Copy the data that follows exactly as it is, excluding all pictures.

BEGIN

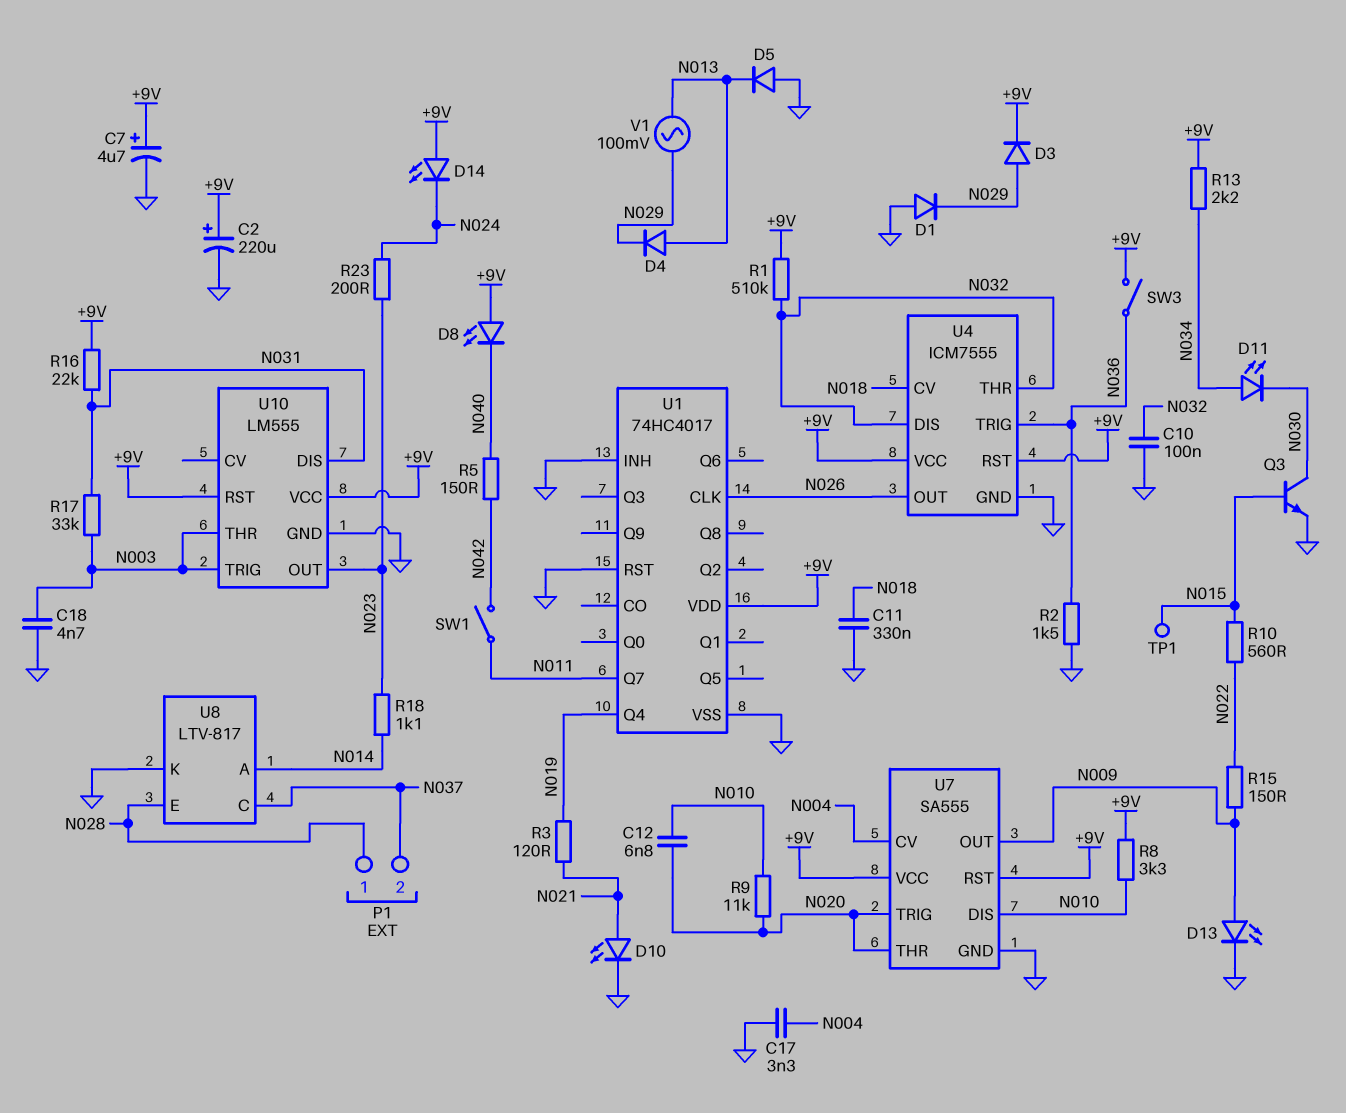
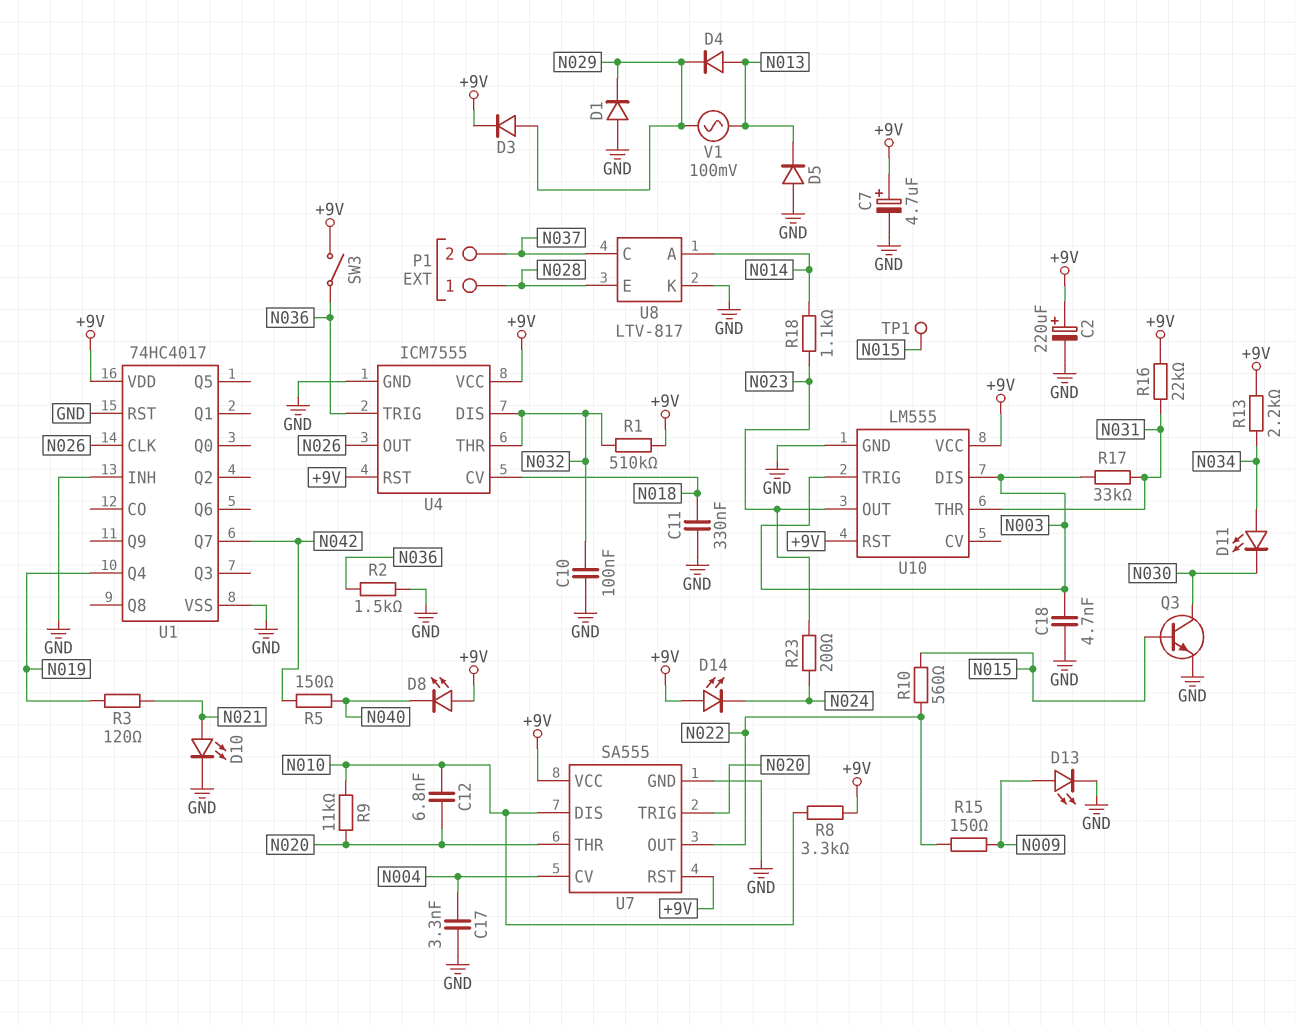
SW1: switch (N011, N042) -> none
U1 pin Q7: N011 -> N042
U7 pin OUT: N009 -> N022
U10 pin DIS: N031 -> N003
U10 pin THR: N003 -> N031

END

Result of the exercise:
SW1: switch (N011, N042) -> none
U1 pin Q7: N011 -> N042
U7 pin OUT: N009 -> N022
U10 pin DIS: N031 -> N003
U10 pin THR: N003 -> N031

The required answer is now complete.